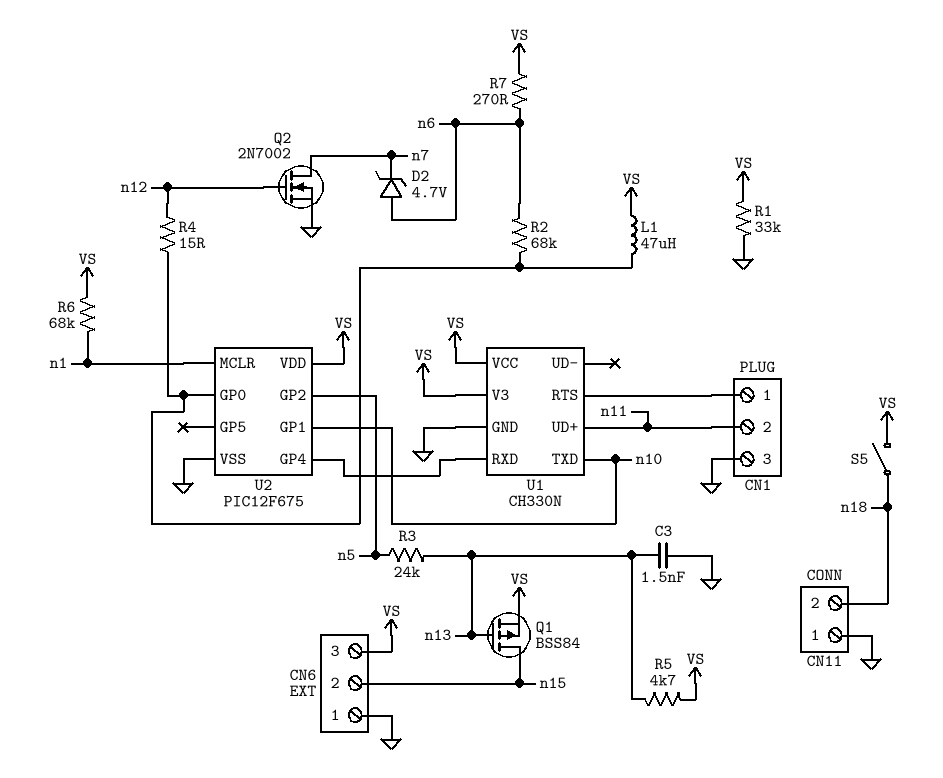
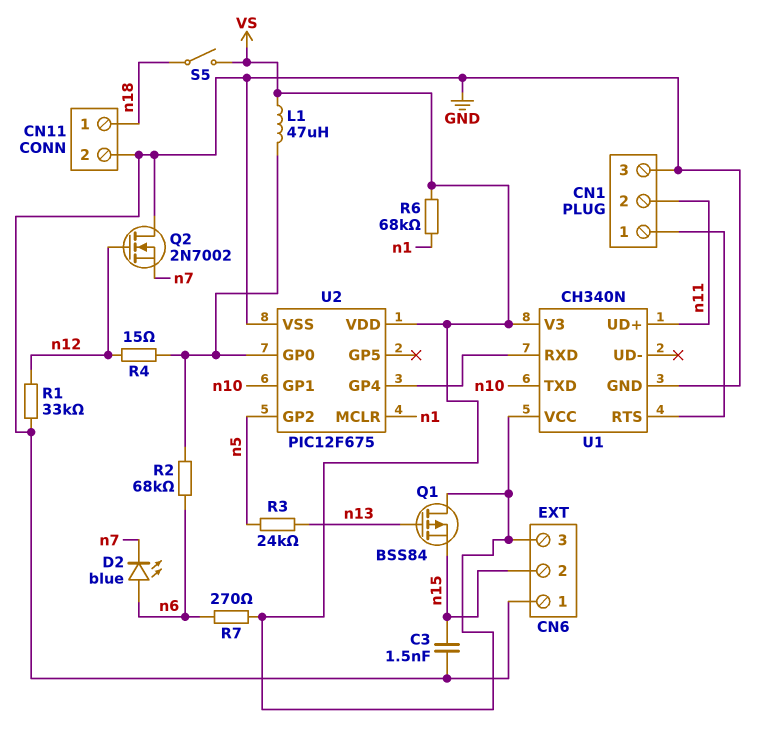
C3: 1.5nF (GND, n13) -> 1.5nF (GND, n15)
CN11 pin 1: GND -> n18
CN11 pin 2: n18 -> GND
D2: zener 4.7V (A n6, K n7) -> LED blue (A n6, K n7)
Q1: PMOS BSS84 (G n13, D n15, S VS) -> PMOS BSS84 (G n13, D VS, S n15)
Q2: NMOS 2N7002 (G n12, D n7, S GND) -> NMOS 2N7002 (G n12, D GND, S n7)
R1: 33k (GND, VS) -> 33k (GND, n12)
R5: 4.7k (VS, n13) -> none
U1: CH330N -> CH340N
▬▬▬▬▬▬
**Task item**
Each line from the one containing "D2: zener 4.7V" to the end of the entries above should be copied exactly, and no other line.

**Answer for the task**
D2: zener 4.7V (A n6, K n7) -> LED blue (A n6, K n7)
Q1: PMOS BSS84 (G n13, D n15, S VS) -> PMOS BSS84 (G n13, D VS, S n15)
Q2: NMOS 2N7002 (G n12, D n7, S GND) -> NMOS 2N7002 (G n12, D GND, S n7)
R1: 33k (GND, VS) -> 33k (GND, n12)
R5: 4.7k (VS, n13) -> none
U1: CH330N -> CH340N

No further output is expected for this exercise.